Before-and-after scene images:

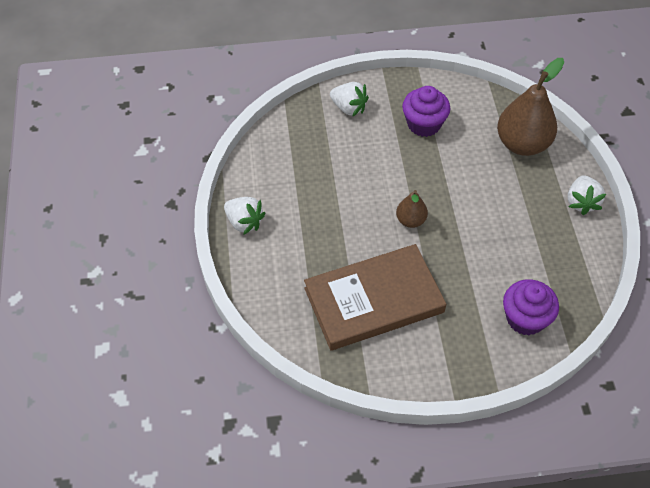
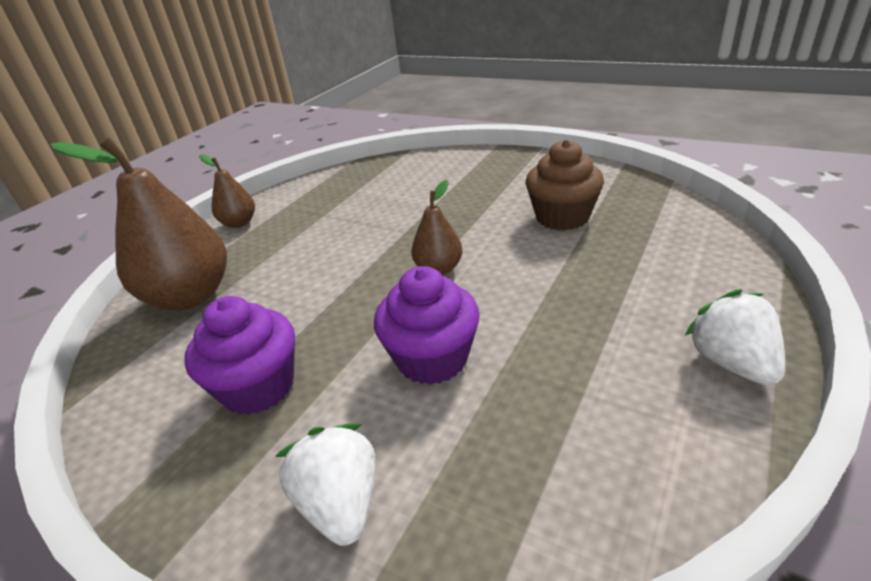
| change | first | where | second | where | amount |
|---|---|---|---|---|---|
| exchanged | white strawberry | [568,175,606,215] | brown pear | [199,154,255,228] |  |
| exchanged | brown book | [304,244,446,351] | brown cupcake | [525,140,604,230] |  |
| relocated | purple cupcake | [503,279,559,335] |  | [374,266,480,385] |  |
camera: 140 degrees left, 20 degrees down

[TASK ITEM]: Nothing in the records should be changed in the copy, but the pictures must be left out.

[RESULT BELOW]:
| change | first | where | second | where | amount |
|---|---|---|---|---|---|
| exchanged | white strawberry | [568,175,606,215] | brown pear | [199,154,255,228] |  |
| exchanged | brown book | [304,244,446,351] | brown cupcake | [525,140,604,230] |  |
| relocated | purple cupcake | [503,279,559,335] |  | [374,266,480,385] |  |
camera: 140 degrees left, 20 degrees down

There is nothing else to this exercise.